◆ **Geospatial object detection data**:

######

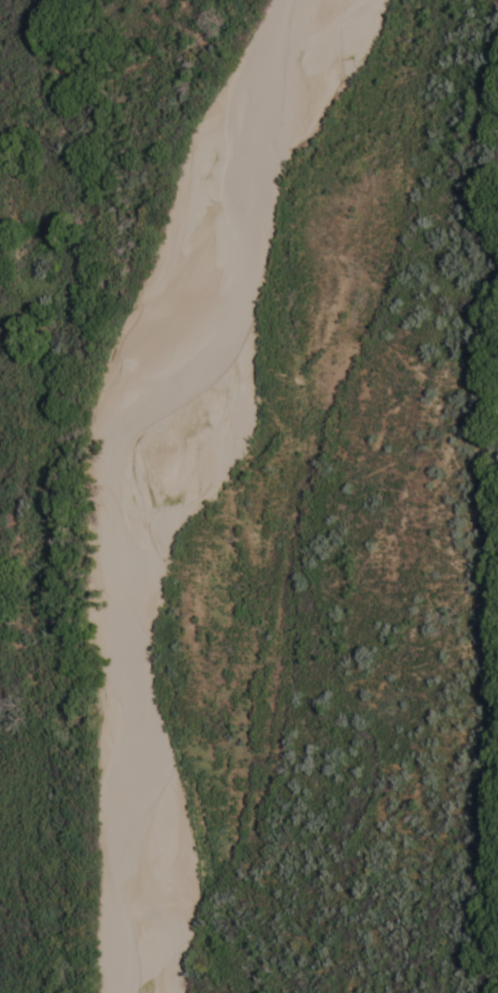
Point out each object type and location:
river: (132, 473)

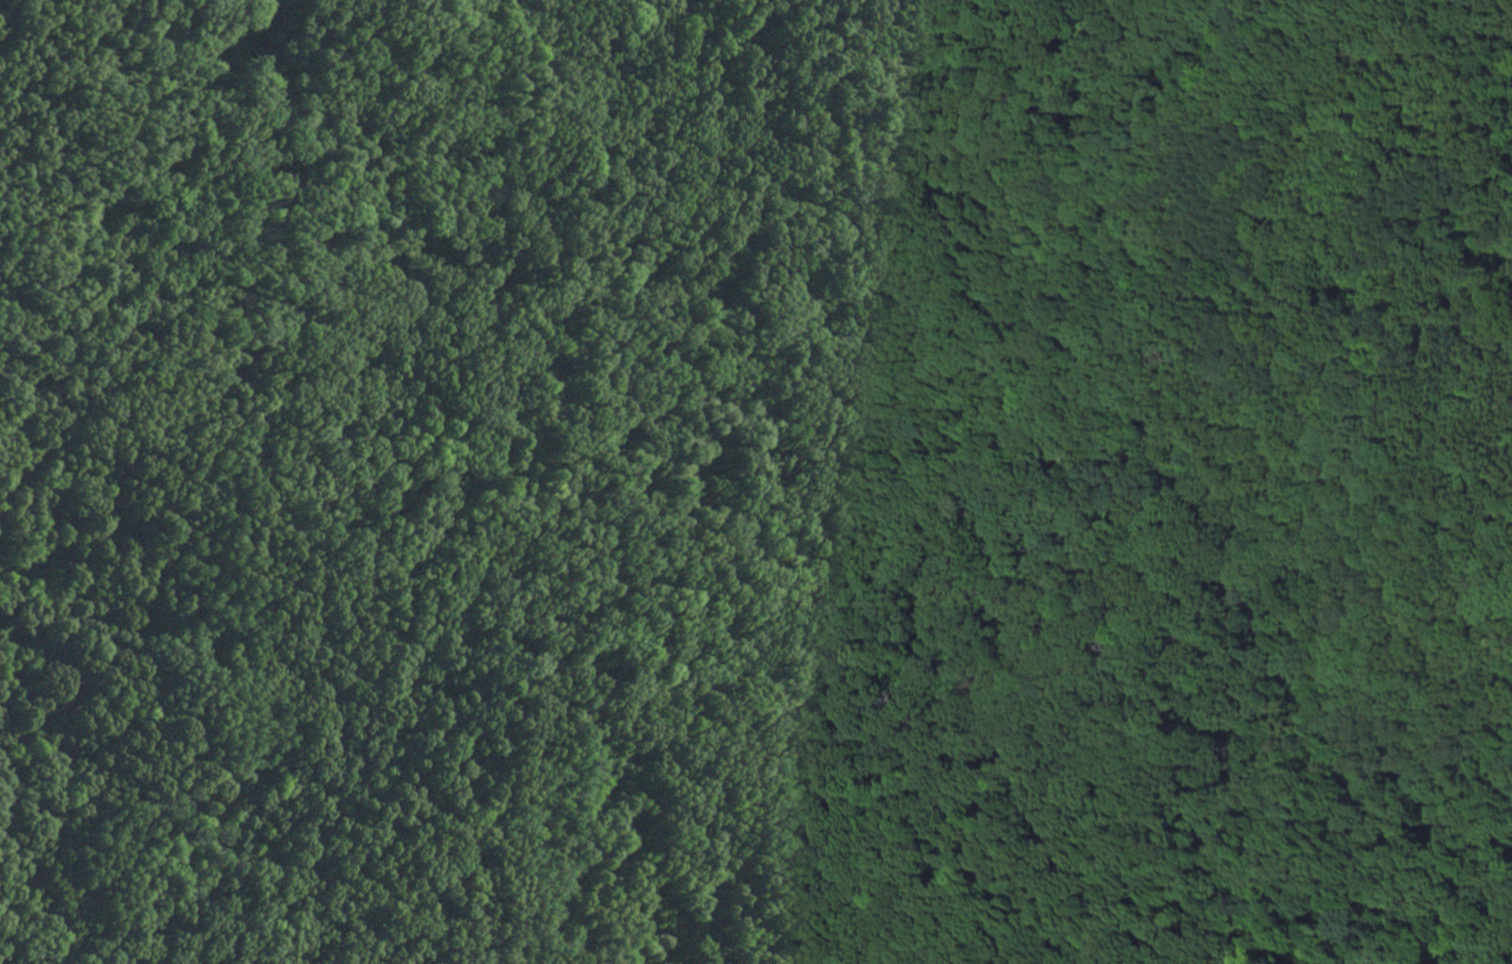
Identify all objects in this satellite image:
park: (756, 482)
road: (1332, 809)
road: (1418, 811)
road: (941, 866)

######

◆ **Problem description**: Could you restate all of the data above word for word and skip every picture?

◆ **Task solution**:
Point out each object type and location:
river: (132, 473)

Identify all objects in this satellite image:
park: (756, 482)
road: (1332, 809)
road: (1418, 811)
road: (941, 866)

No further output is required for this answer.